What to work on
For any picture in the lines below, please leave it out and copy the rest exactly.

Satellite object listings
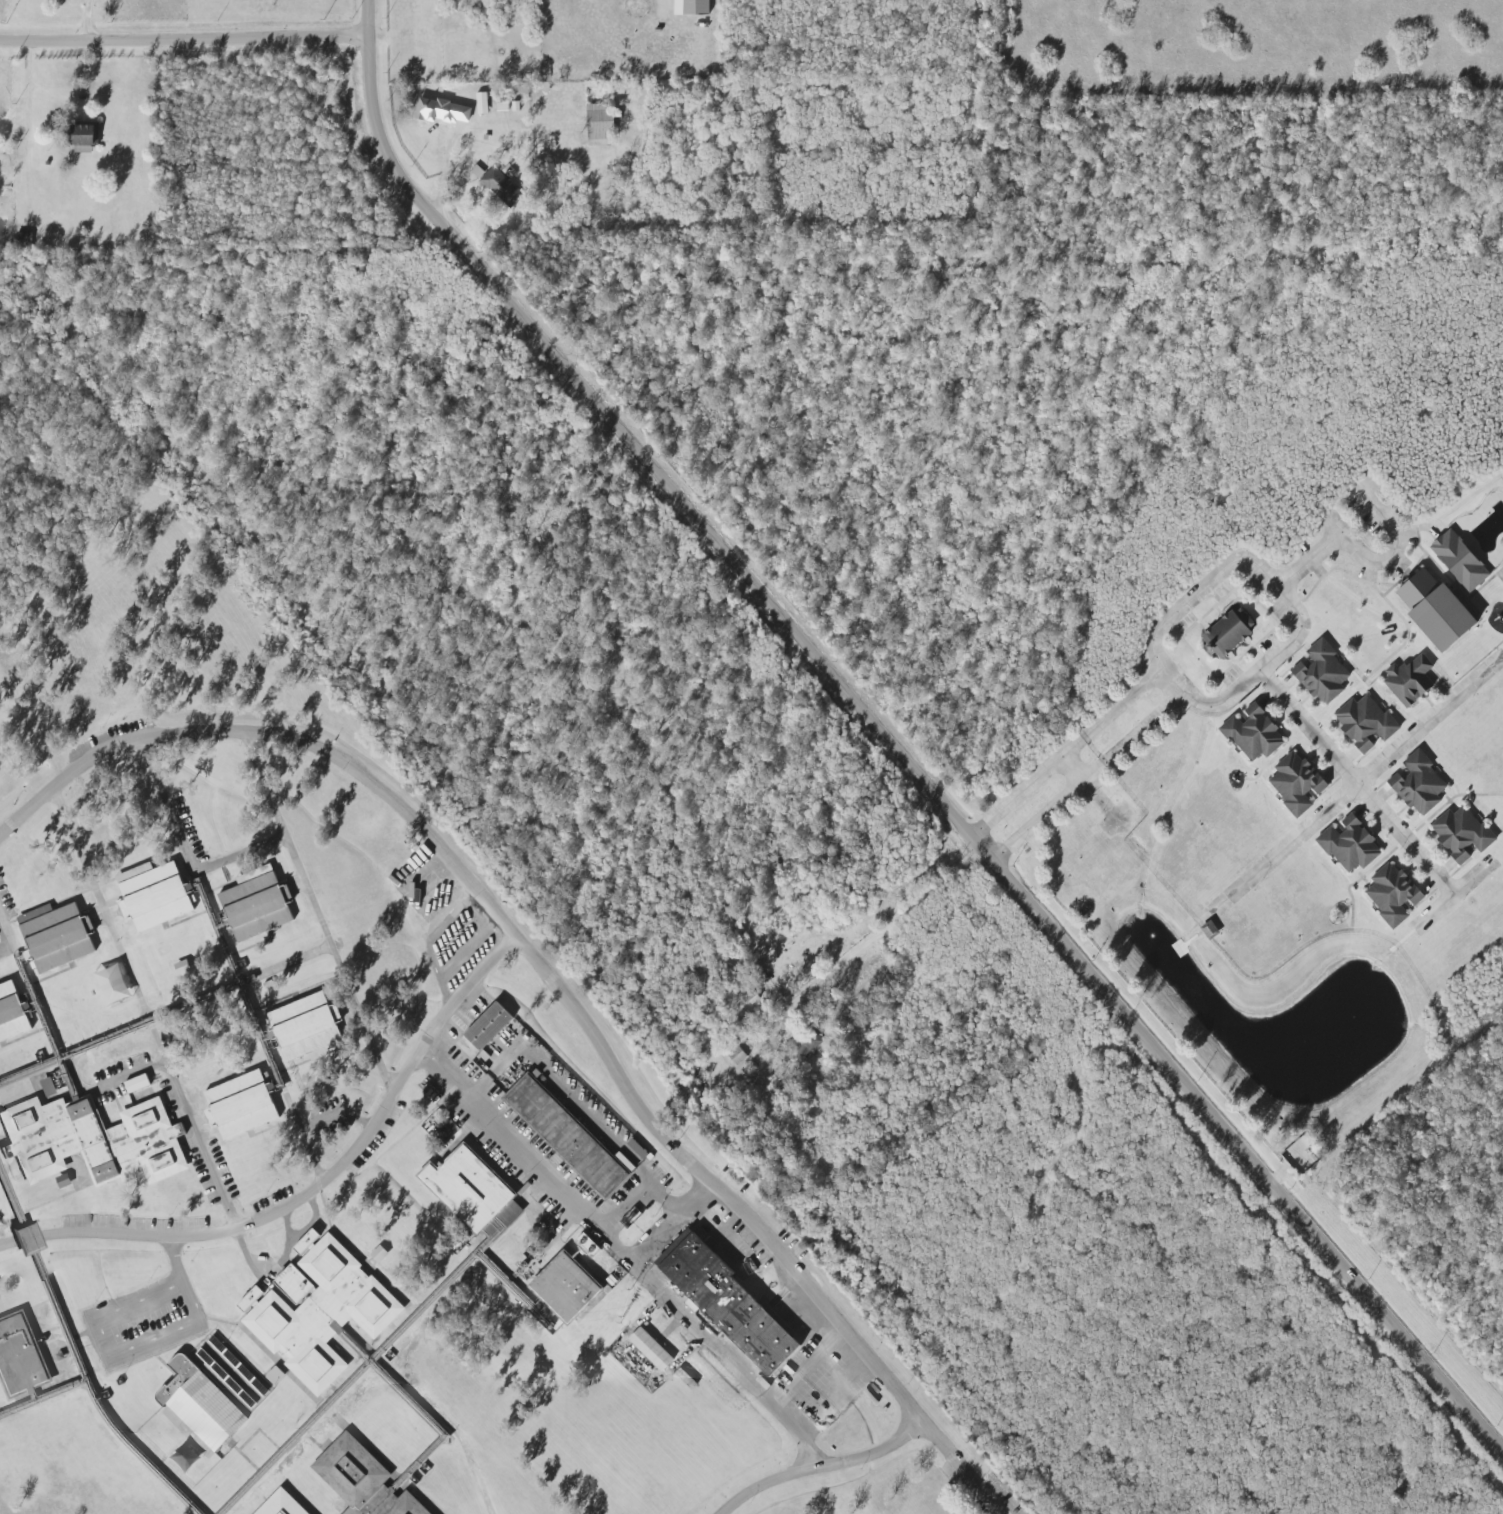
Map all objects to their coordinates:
building: (691, 7)
road: (188, 36)
building: (482, 103)
building: (442, 111)
building: (601, 124)
building: (84, 136)
building: (502, 185)
road: (1359, 555)
building: (1459, 561)
road: (1227, 567)
building: (1437, 606)
building: (1229, 632)
building: (1321, 670)
building: (1409, 678)
building: (1365, 721)
road: (1416, 732)
building: (1254, 734)
road: (896, 739)
road: (1319, 739)
road: (1067, 753)
road: (1087, 776)
building: (1296, 783)
building: (1419, 784)
building: (1461, 833)
road: (1287, 845)
building: (1350, 845)
road: (243, 851)
building: (1392, 894)
building: (153, 895)
building: (257, 904)
road: (323, 909)
road: (898, 923)
building: (57, 936)
road: (9, 955)
road: (232, 957)
building: (182, 967)
road: (554, 978)
road: (30, 983)
building: (753, 998)
building: (12, 1013)
road: (169, 1016)
building: (488, 1026)
building: (307, 1028)
road: (159, 1030)
building: (801, 1046)
building: (137, 1084)
building: (48, 1087)
road: (564, 1093)
building: (240, 1105)
building: (568, 1137)
building: (94, 1141)
building: (63, 1181)
road: (314, 1189)
road: (642, 1190)
building: (473, 1193)
road: (678, 1221)
building: (378, 1253)
road: (647, 1265)
road: (182, 1275)
building: (566, 1287)
building: (251, 1299)
building: (728, 1300)
building: (320, 1310)
road: (101, 1339)
road: (388, 1349)
building: (651, 1349)
building: (20, 1354)
road: (77, 1355)
road: (812, 1362)
building: (276, 1375)
road: (390, 1385)
road: (44, 1400)
building: (201, 1404)
road: (807, 1445)
road: (825, 1468)
building: (362, 1480)
building: (281, 1504)

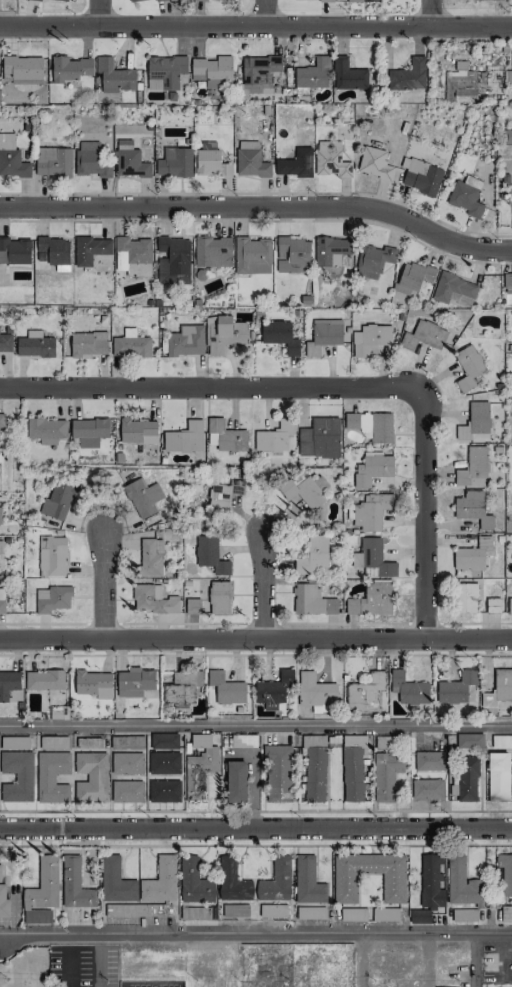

Solution to this problem
Map all objects to their coordinates:
building: (691, 7)
road: (188, 36)
building: (482, 103)
building: (442, 111)
building: (601, 124)
building: (84, 136)
building: (502, 185)
road: (1359, 555)
building: (1459, 561)
road: (1227, 567)
building: (1437, 606)
building: (1229, 632)
building: (1321, 670)
building: (1409, 678)
building: (1365, 721)
road: (1416, 732)
building: (1254, 734)
road: (896, 739)
road: (1319, 739)
road: (1067, 753)
road: (1087, 776)
building: (1296, 783)
building: (1419, 784)
building: (1461, 833)
road: (1287, 845)
building: (1350, 845)
road: (243, 851)
building: (1392, 894)
building: (153, 895)
building: (257, 904)
road: (323, 909)
road: (898, 923)
building: (57, 936)
road: (9, 955)
road: (232, 957)
building: (182, 967)
road: (554, 978)
road: (30, 983)
building: (753, 998)
building: (12, 1013)
road: (169, 1016)
building: (488, 1026)
building: (307, 1028)
road: (159, 1030)
building: (801, 1046)
building: (137, 1084)
building: (48, 1087)
road: (564, 1093)
building: (240, 1105)
building: (568, 1137)
building: (94, 1141)
building: (63, 1181)
road: (314, 1189)
road: (642, 1190)
building: (473, 1193)
road: (678, 1221)
building: (378, 1253)
road: (647, 1265)
road: (182, 1275)
building: (566, 1287)
building: (251, 1299)
building: (728, 1300)
building: (320, 1310)
road: (101, 1339)
road: (388, 1349)
building: (651, 1349)
building: (20, 1354)
road: (77, 1355)
road: (812, 1362)
building: (276, 1375)
road: (390, 1385)
road: (44, 1400)
building: (201, 1404)
road: (807, 1445)
road: (825, 1468)
building: (362, 1480)
building: (281, 1504)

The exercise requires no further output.